§ ASSIGNED TASK: The answer is the data repeated in full, with no pictures included.

§ DATASET SECTION:
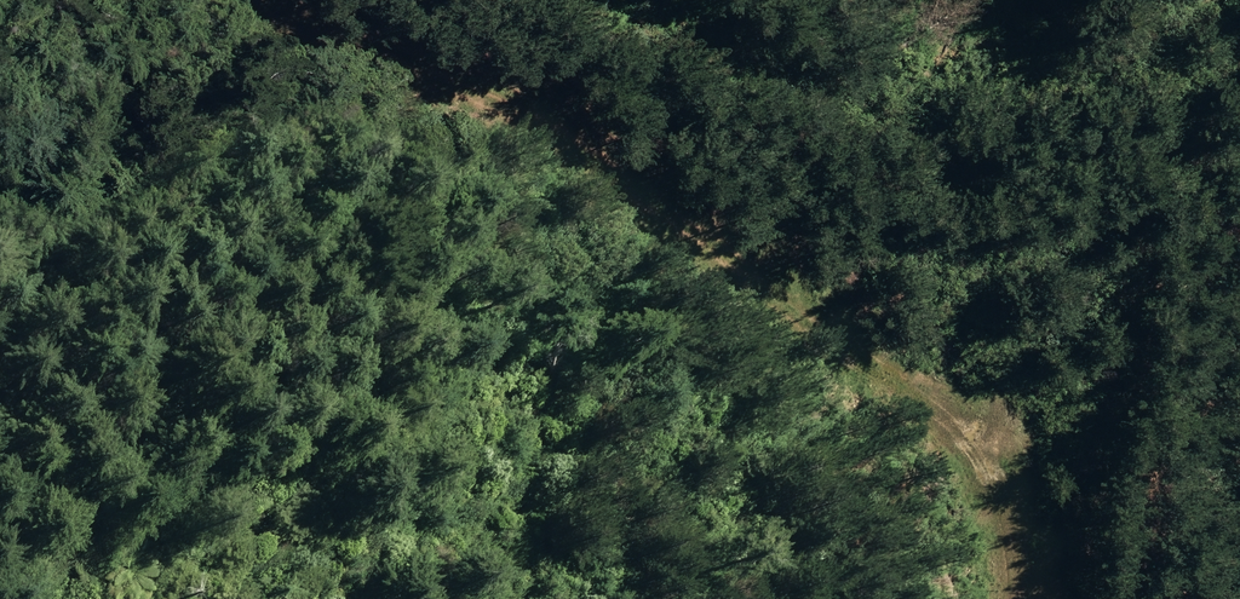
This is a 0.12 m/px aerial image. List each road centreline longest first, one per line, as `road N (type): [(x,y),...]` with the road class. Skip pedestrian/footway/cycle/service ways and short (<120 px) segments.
road 1 (track): [(991,598),(993,553),(968,481),(817,310),(751,267),(407,99),(342,55),(282,0)]
road 2 (track): [(443,0),(515,58),(598,83),(786,119),(903,124),(993,116),(1030,103),(1228,0)]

§ WRITTEN ANSWER:
This is a 0.12 m/px aerial image. List each road centreline longest first, one per line, as `road N (type): [(x,y),...]` with the road class. Skip pedestrian/footway/cycle/service ways and short (<120 px) segments.
road 1 (track): [(991,598),(993,553),(968,481),(817,310),(751,267),(407,99),(342,55),(282,0)]
road 2 (track): [(443,0),(515,58),(598,83),(786,119),(903,124),(993,116),(1030,103),(1228,0)]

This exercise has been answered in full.